▶ [ENTRIES SHOWN]
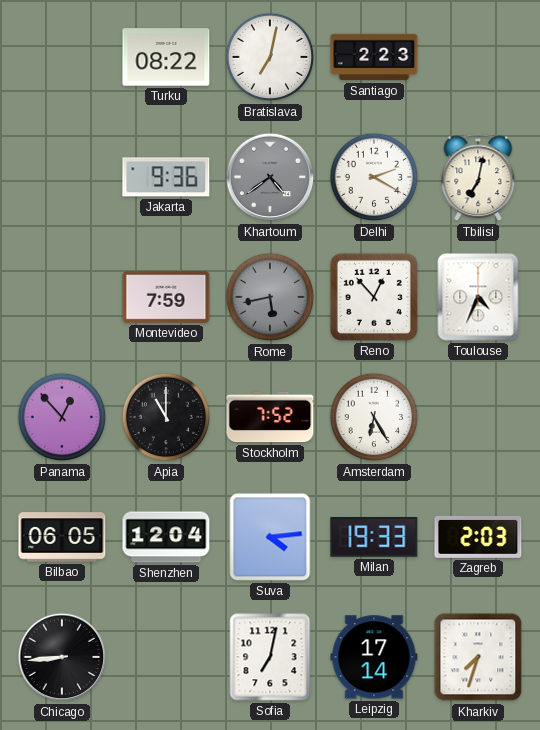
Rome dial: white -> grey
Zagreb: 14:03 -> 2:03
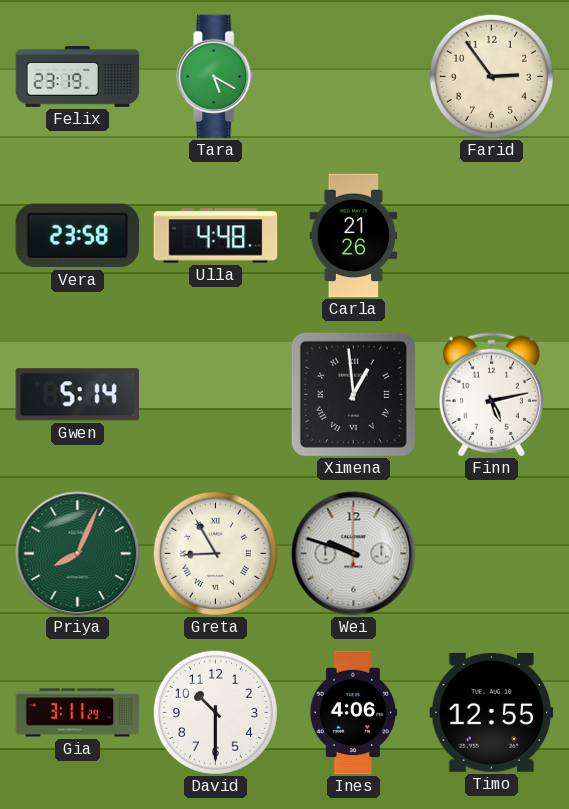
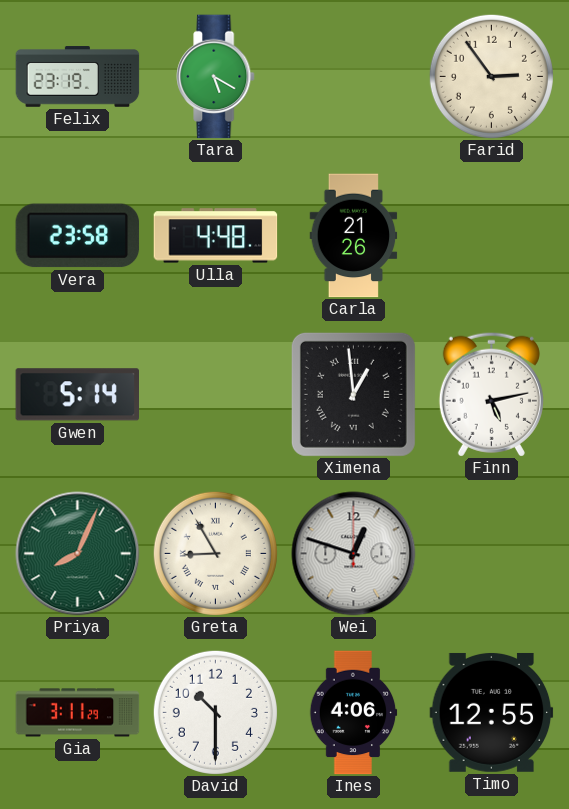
Wei: 9:48 -> 12:48
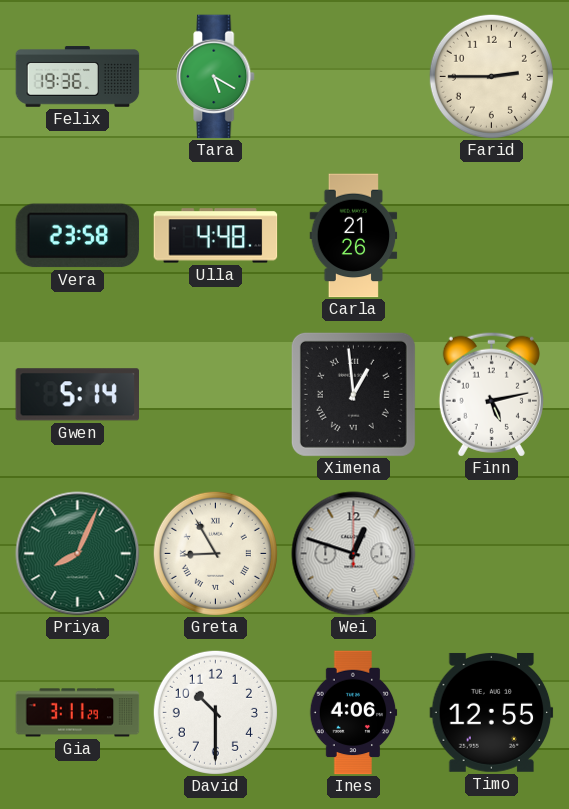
Felix: 23:19 -> 19:36
Farid: 2:54 -> 2:45
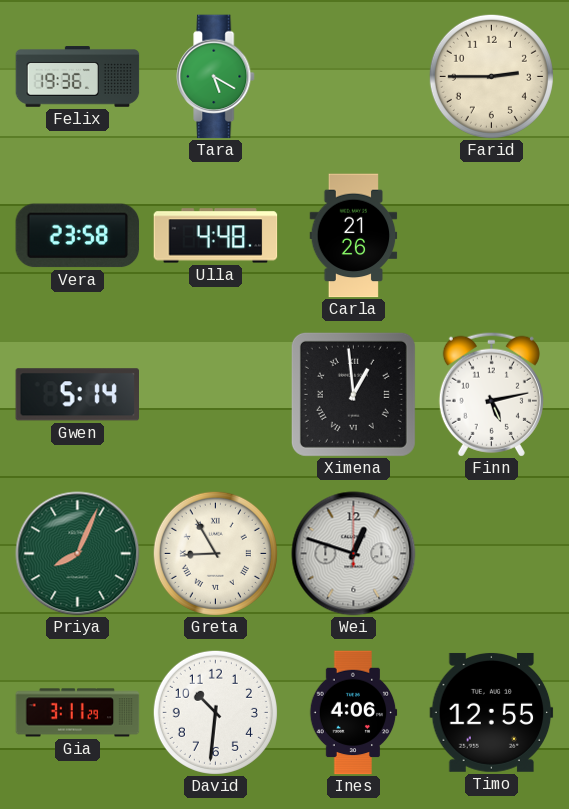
David: 10:30 -> 10:31
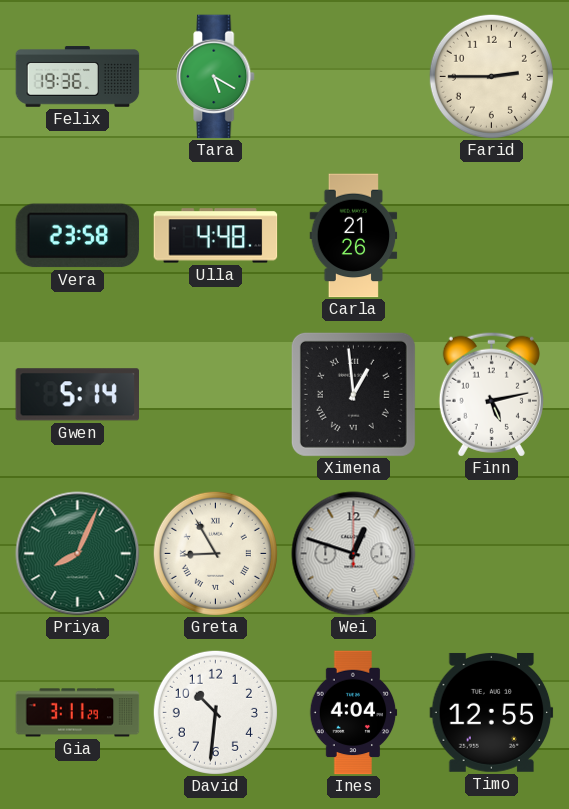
Ines: 4:06 -> 4:04
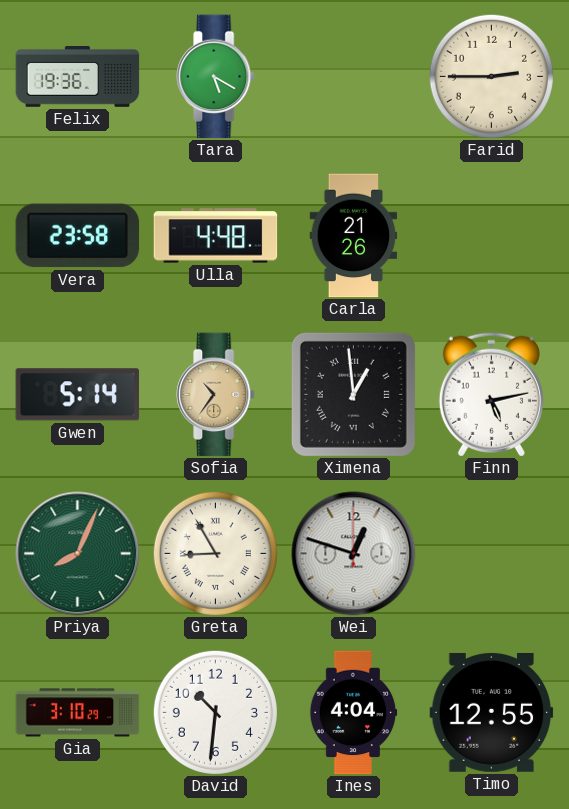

▶ [WHAT TO DO] Transcribe the lines above word for word, leaving out the pictures.

▶ [WRITTEN SOLUTION]
Rome dial: white -> grey
Zagreb: 14:03 -> 2:03
Wei: 9:48 -> 12:48
Felix: 23:19 -> 19:36
Farid: 2:54 -> 2:45
David: 10:30 -> 10:31
Ines: 4:06 -> 4:04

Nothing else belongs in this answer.